Task to carry out:
Filter out every line below that lacks "none", and copy the rest.

Excerpted records:
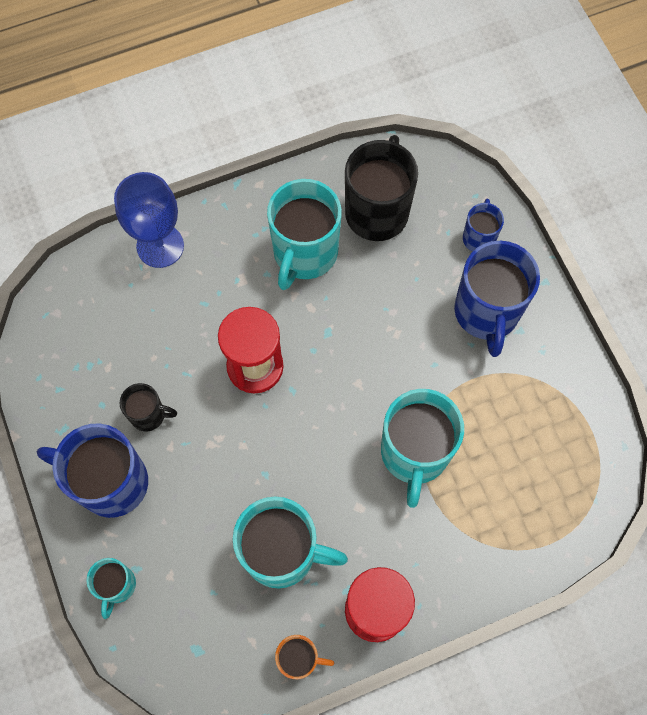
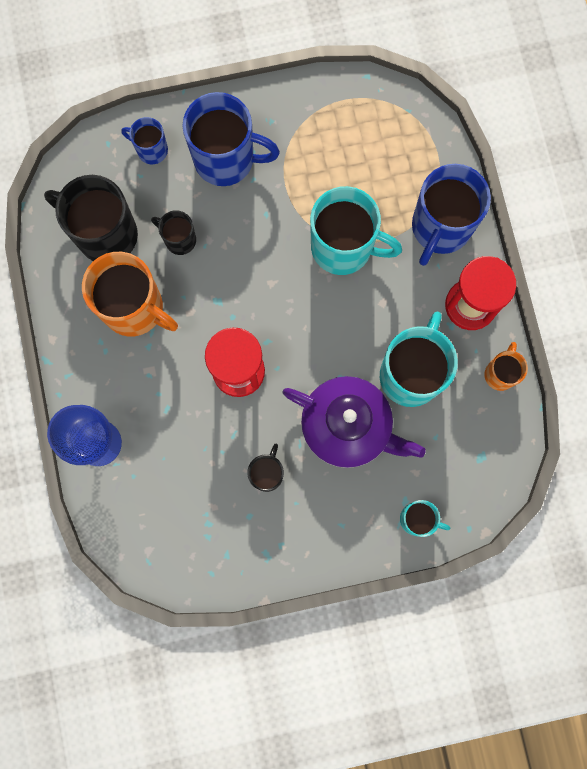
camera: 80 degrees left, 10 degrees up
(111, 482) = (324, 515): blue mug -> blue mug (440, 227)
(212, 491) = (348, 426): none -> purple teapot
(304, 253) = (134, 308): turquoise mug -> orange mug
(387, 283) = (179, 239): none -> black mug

==

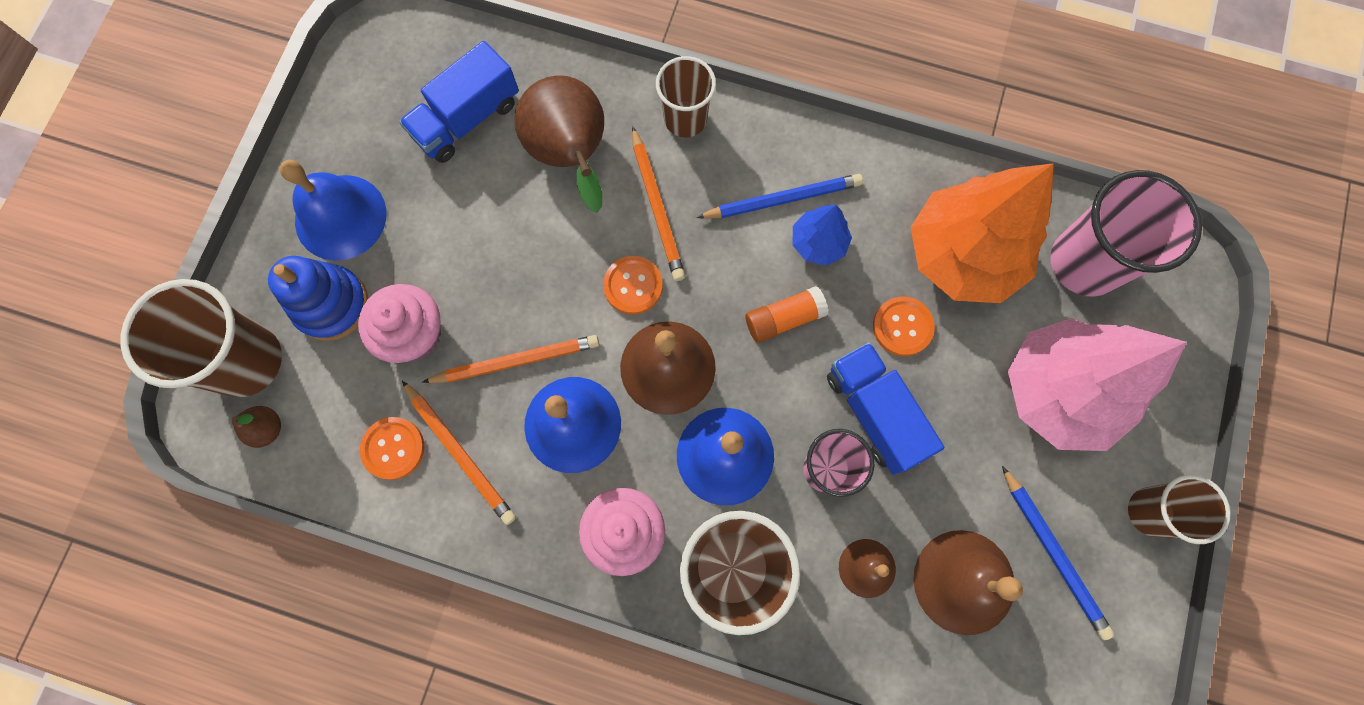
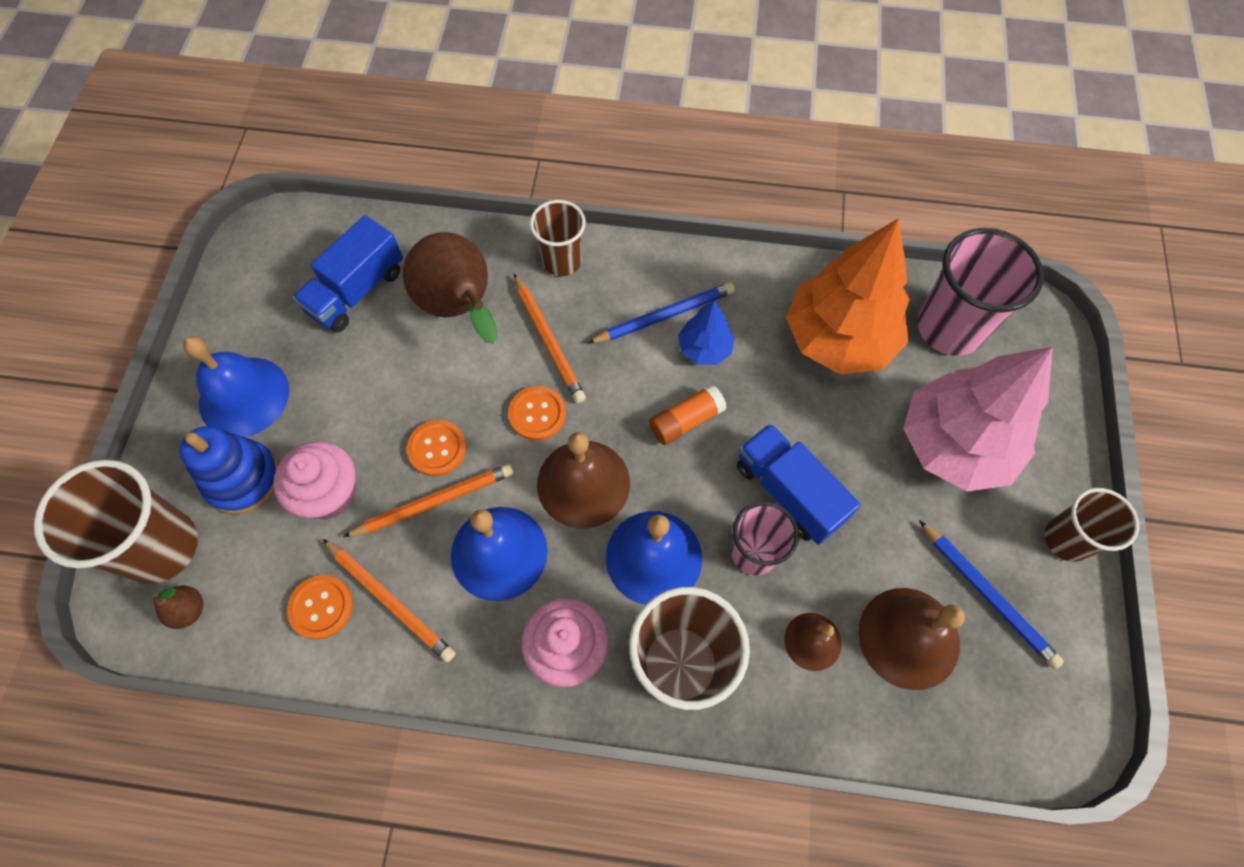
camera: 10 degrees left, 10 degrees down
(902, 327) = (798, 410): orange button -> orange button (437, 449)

Exercise solution:
(212, 491) = (348, 426): none -> purple teapot
(387, 283) = (179, 239): none -> black mug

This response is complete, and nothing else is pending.